▶ **TASK**: Pictures in the records below must be left out. Return exactly the lines from the line with "C4: 470nF (AGND, JP3/1) -> 470nF (AGND, VDD)" to the line with "R6: 220 (JP3/1, U1/PB2) -> 220 (IND, U1/PB4)", both included.

▶ **Change listing data**:
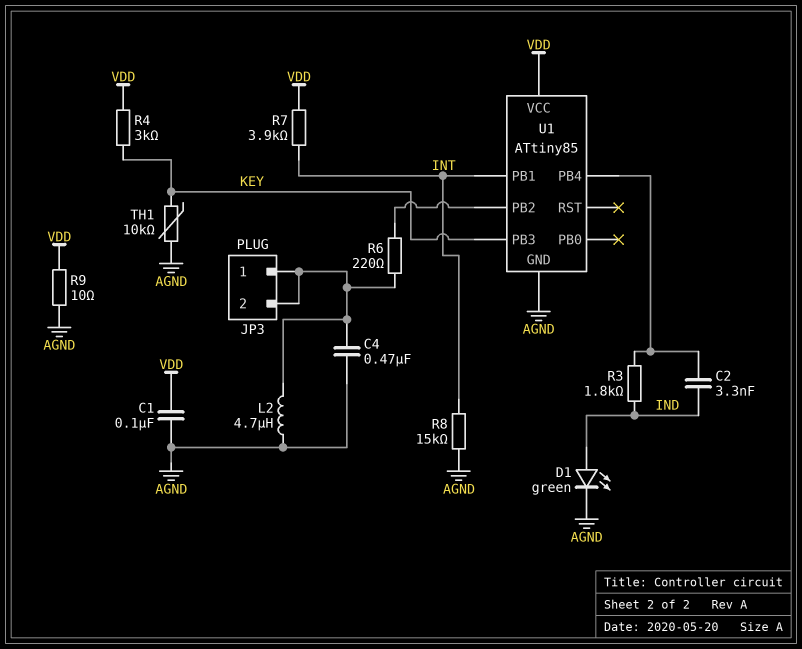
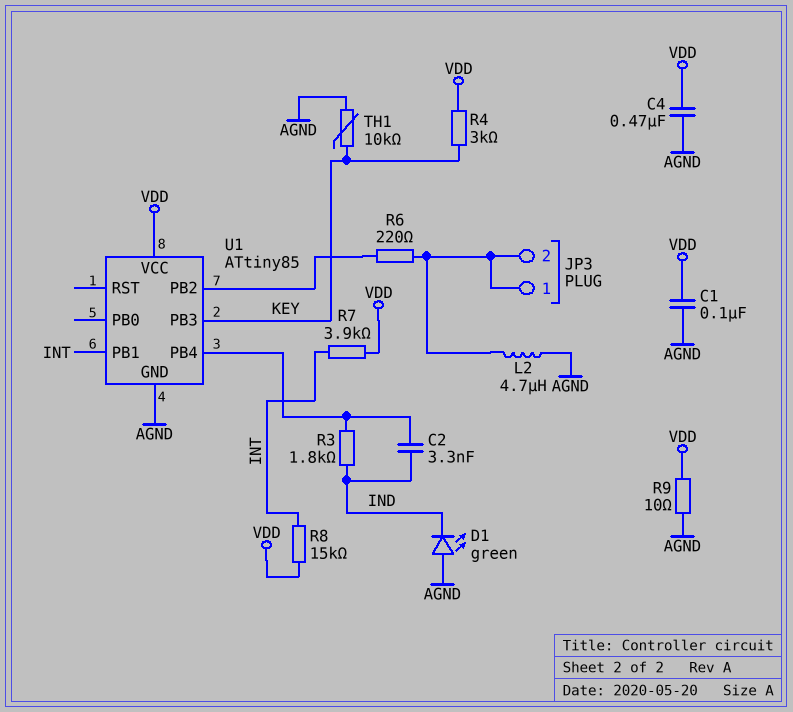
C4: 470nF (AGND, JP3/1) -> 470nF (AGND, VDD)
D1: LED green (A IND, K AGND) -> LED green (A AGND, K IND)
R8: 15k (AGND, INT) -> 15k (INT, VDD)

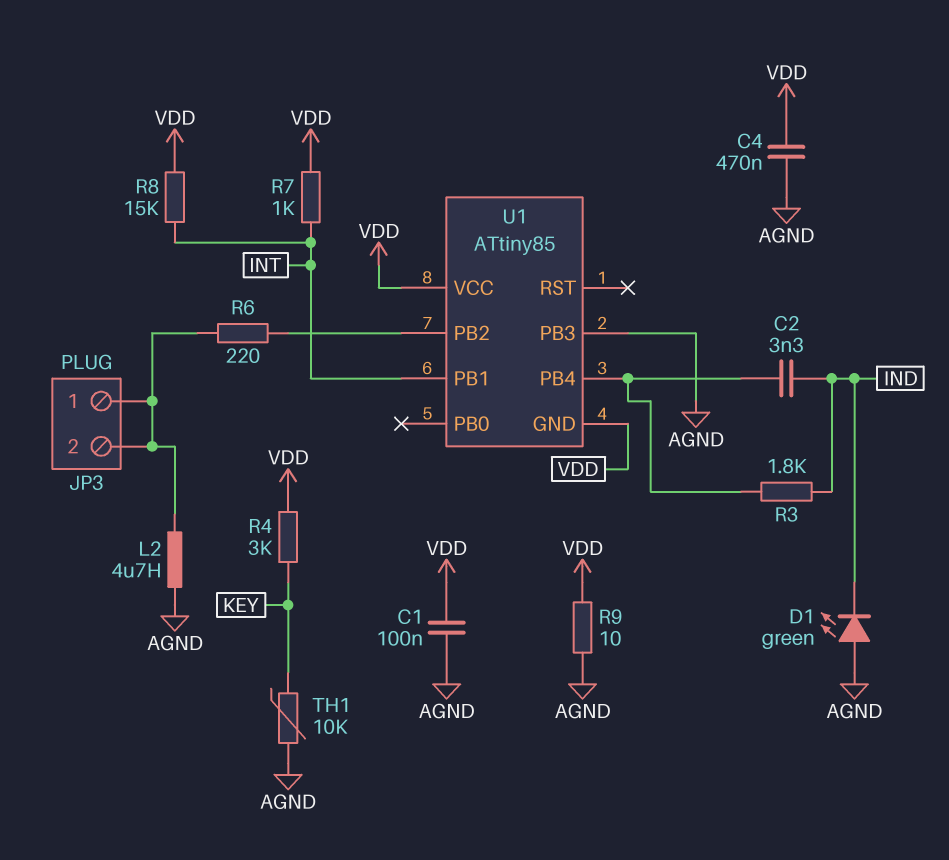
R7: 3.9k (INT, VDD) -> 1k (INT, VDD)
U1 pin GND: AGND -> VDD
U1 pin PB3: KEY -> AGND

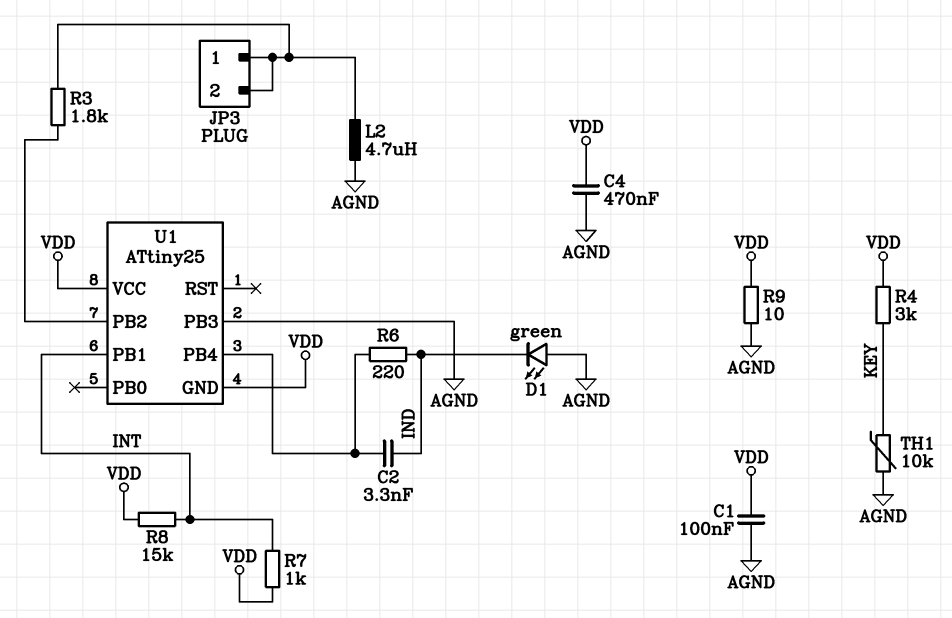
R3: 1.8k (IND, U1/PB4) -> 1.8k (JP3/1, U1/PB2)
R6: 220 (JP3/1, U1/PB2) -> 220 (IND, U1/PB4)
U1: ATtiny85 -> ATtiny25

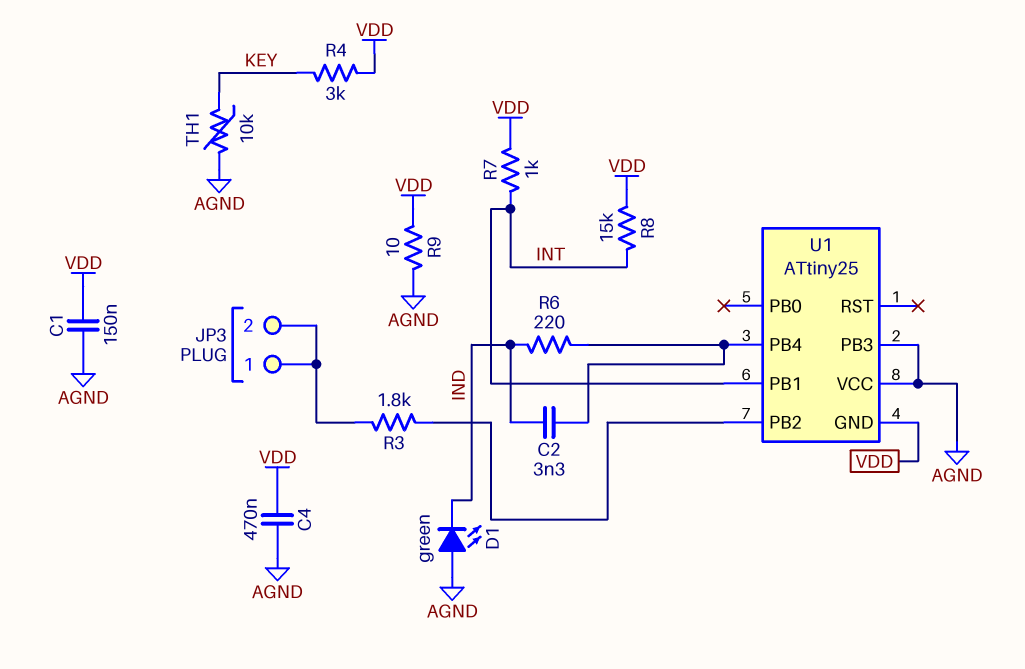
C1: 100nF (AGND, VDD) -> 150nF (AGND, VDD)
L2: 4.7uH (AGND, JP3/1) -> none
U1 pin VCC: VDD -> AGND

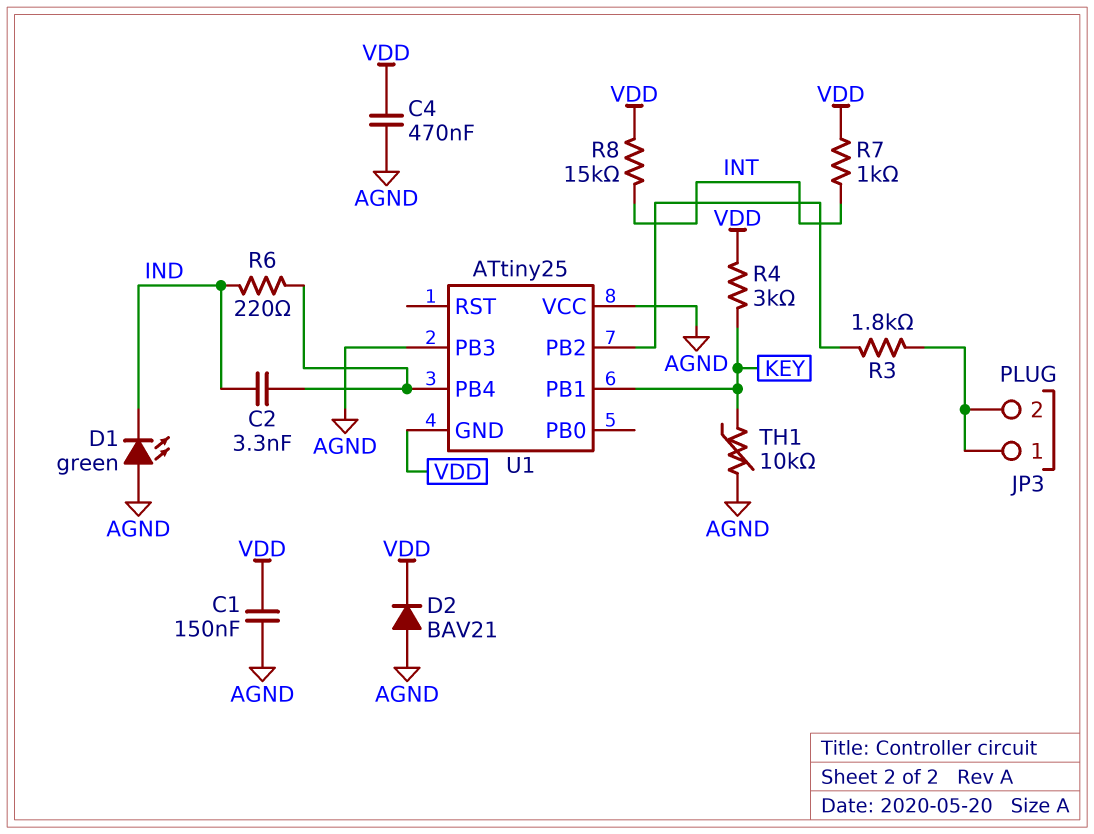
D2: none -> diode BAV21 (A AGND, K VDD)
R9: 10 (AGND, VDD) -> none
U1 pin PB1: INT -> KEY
==
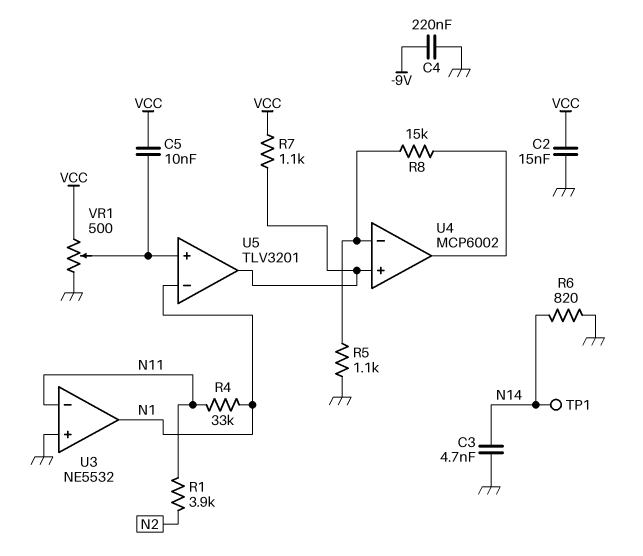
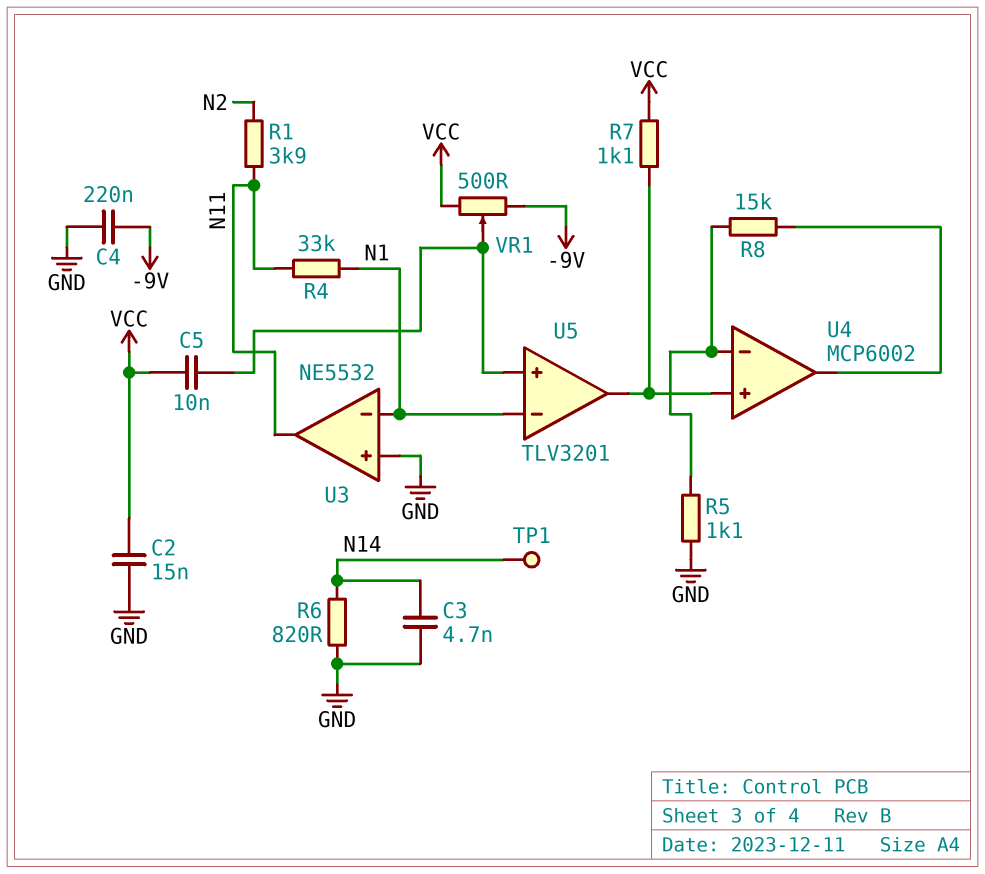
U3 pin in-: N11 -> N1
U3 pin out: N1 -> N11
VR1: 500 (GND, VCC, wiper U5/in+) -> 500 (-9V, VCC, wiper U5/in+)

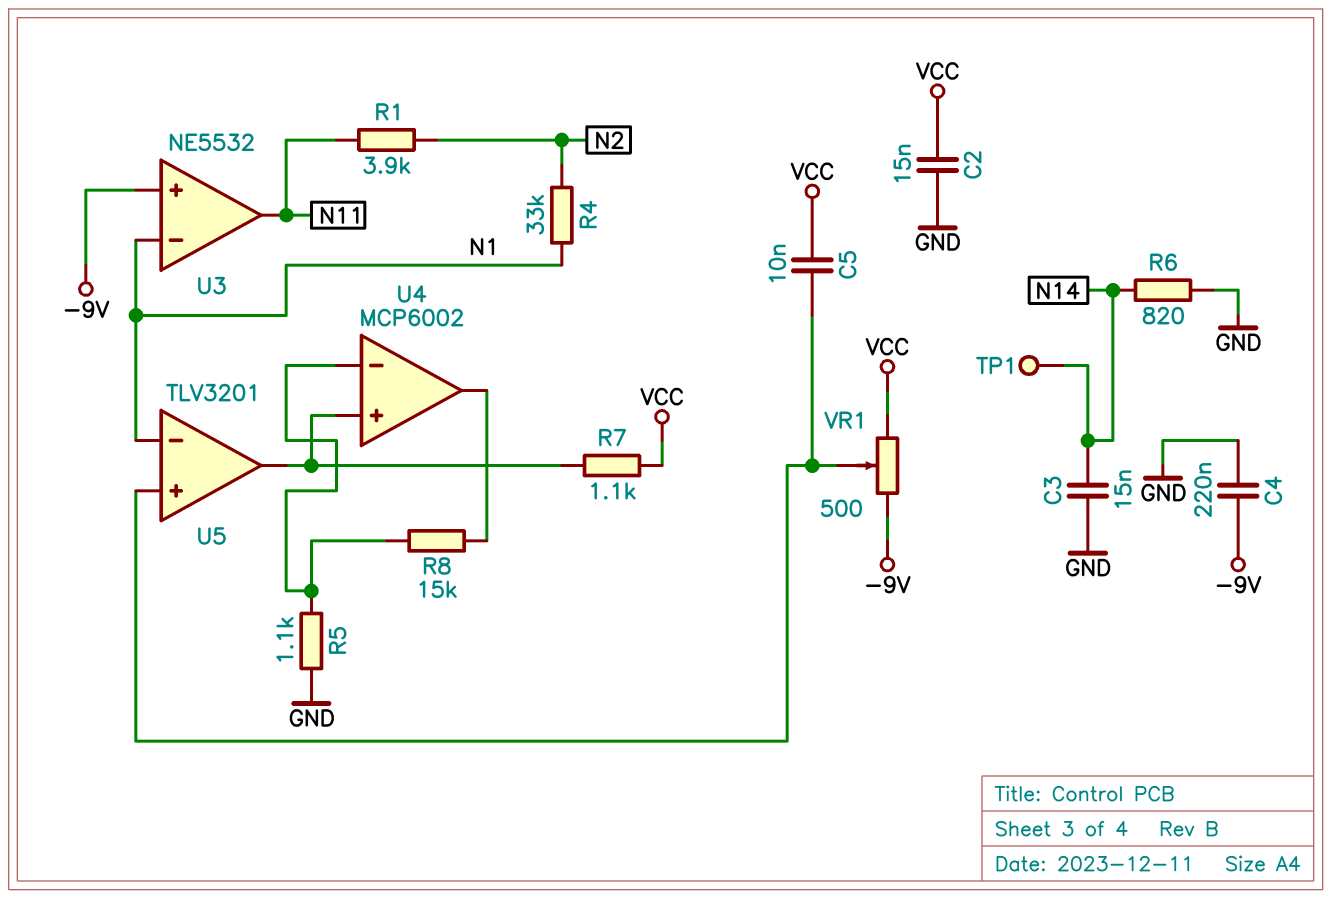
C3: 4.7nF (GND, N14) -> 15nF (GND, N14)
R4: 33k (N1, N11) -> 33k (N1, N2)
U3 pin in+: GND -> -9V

▶ **EXERCISE ANSWER**:
C4: 470nF (AGND, JP3/1) -> 470nF (AGND, VDD)
D1: LED green (A IND, K AGND) -> LED green (A AGND, K IND)
R8: 15k (AGND, INT) -> 15k (INT, VDD)

R7: 3.9k (INT, VDD) -> 1k (INT, VDD)
U1 pin GND: AGND -> VDD
U1 pin PB3: KEY -> AGND

R3: 1.8k (IND, U1/PB4) -> 1.8k (JP3/1, U1/PB2)
R6: 220 (JP3/1, U1/PB2) -> 220 (IND, U1/PB4)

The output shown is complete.